Work item: Copy, in full, each line of the material that holds the word "plus".

Supplied records:
════════════════════
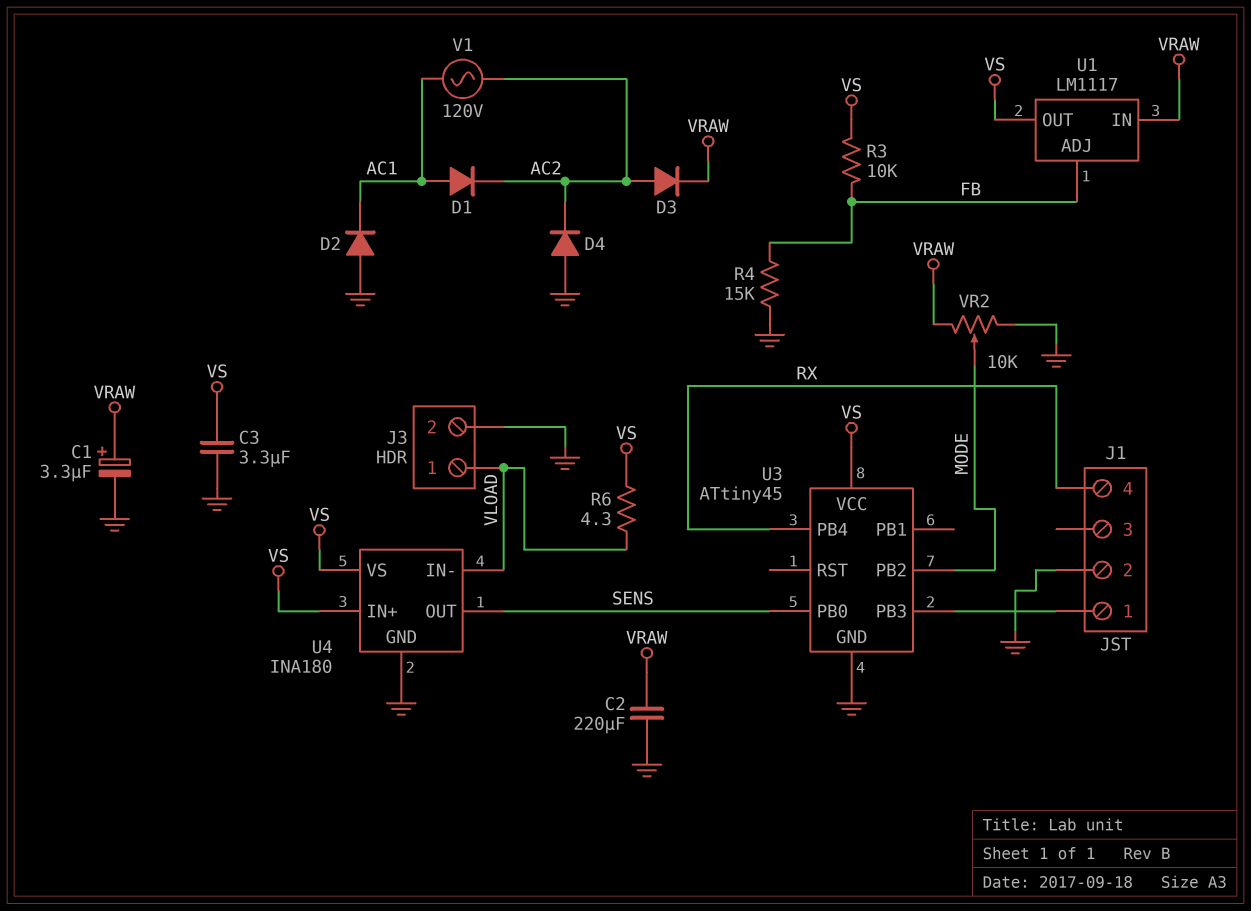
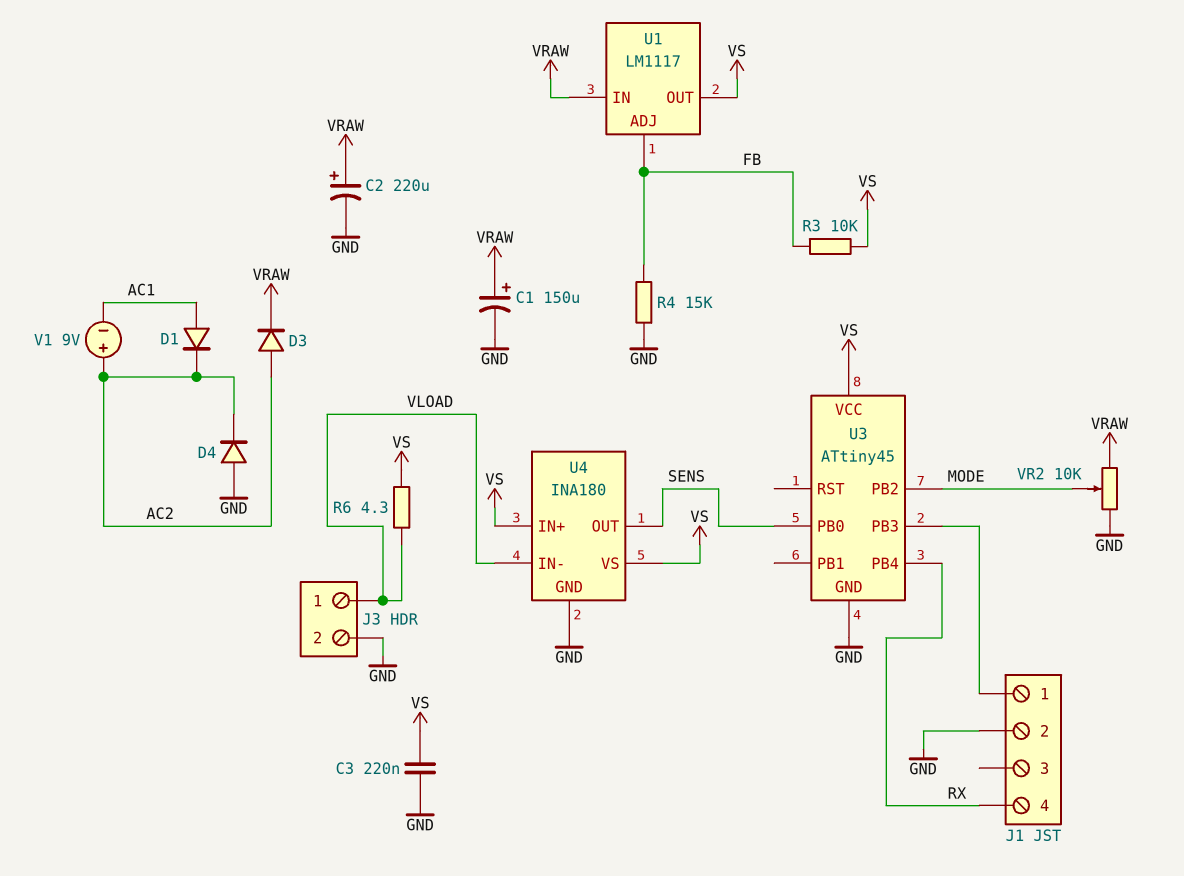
C1: 3.3uF (plus VRAW, minus GND) -> 150uF (plus VRAW, minus GND)
C2: 220uF (GND, VRAW) -> 220uF (plus VRAW, minus GND)
C3: 3.3uF (GND, VS) -> 220nF (GND, VS)
D2: diode (A GND, K AC1) -> none
V1: AC 120V (AC1, AC2) -> 9V (plus AC2, minus AC1)

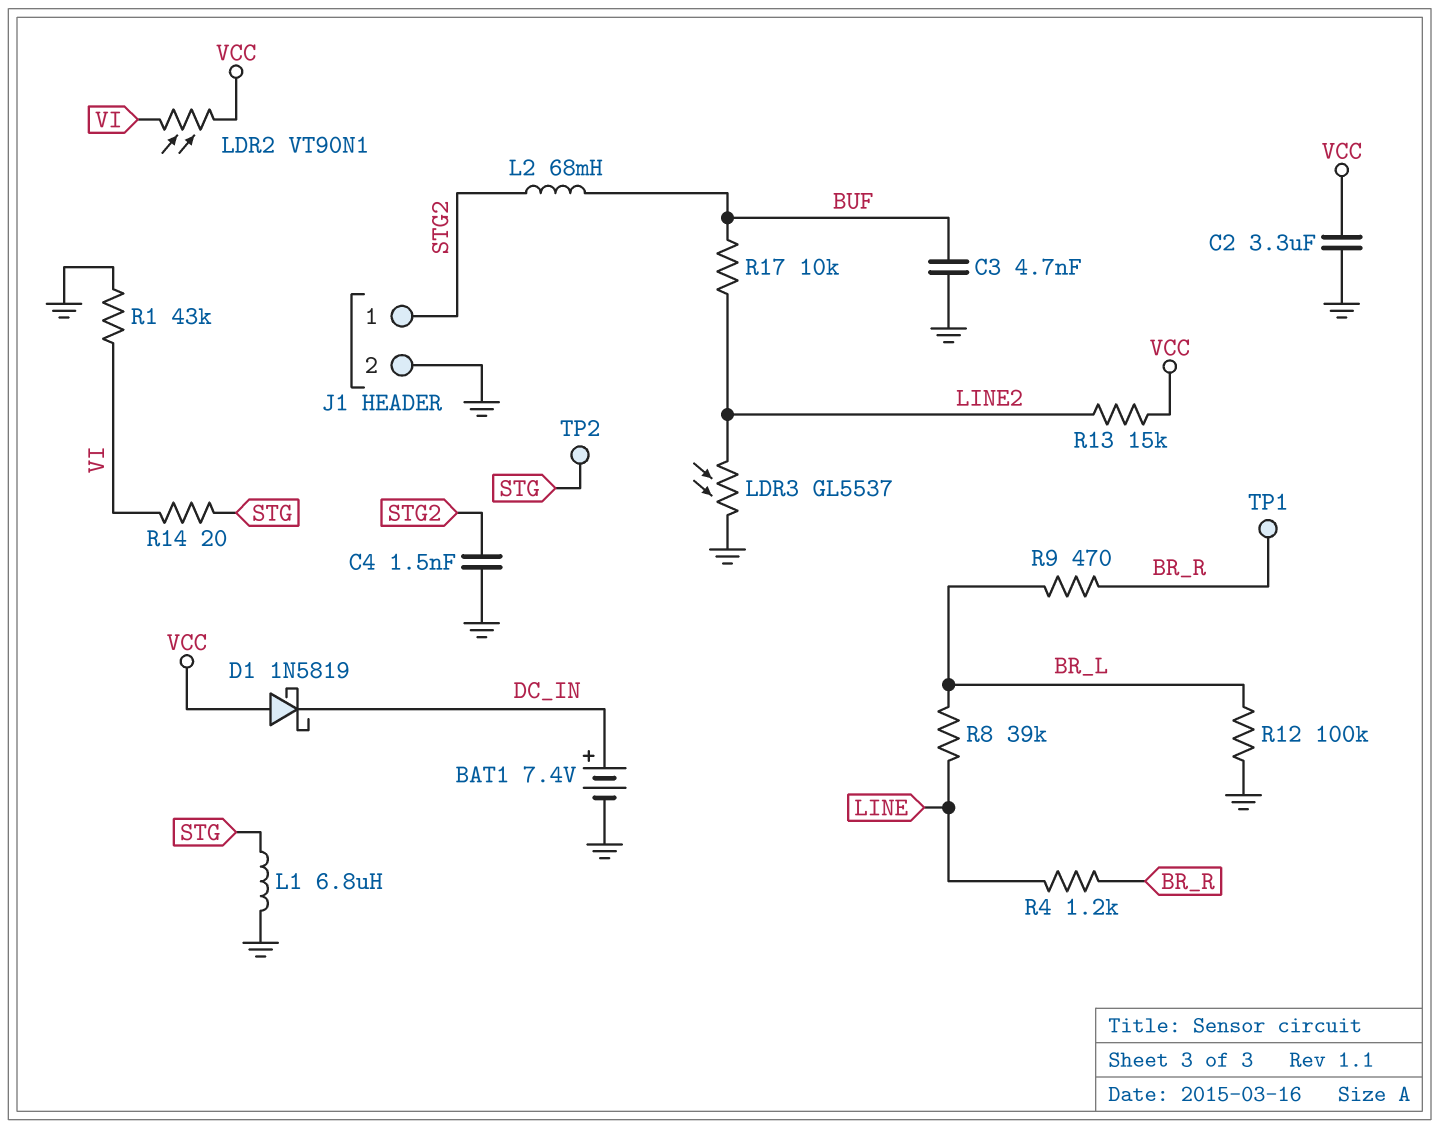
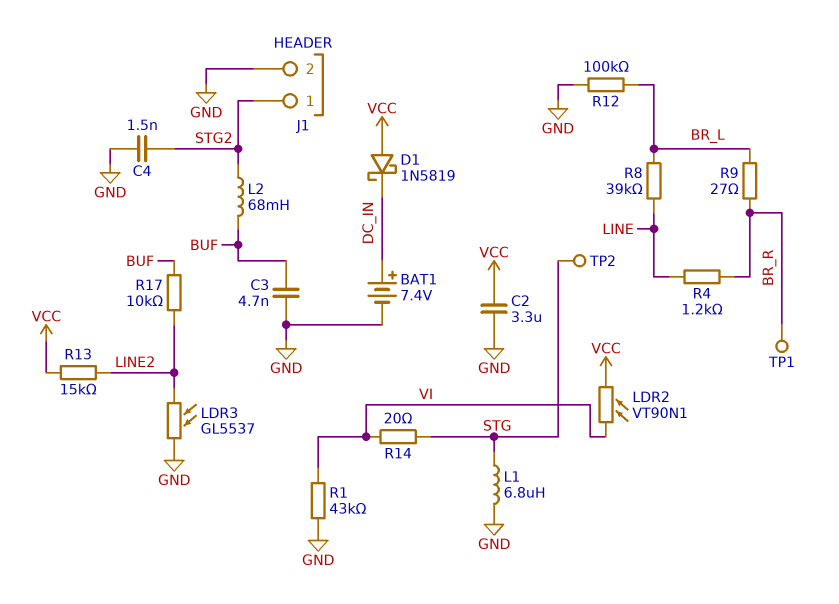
R9: 470 (BR_L, BR_R) -> 27 (BR_L, BR_R)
════════════════════
Completed task:
C1: 3.3uF (plus VRAW, minus GND) -> 150uF (plus VRAW, minus GND)
C2: 220uF (GND, VRAW) -> 220uF (plus VRAW, minus GND)
V1: AC 120V (AC1, AC2) -> 9V (plus AC2, minus AC1)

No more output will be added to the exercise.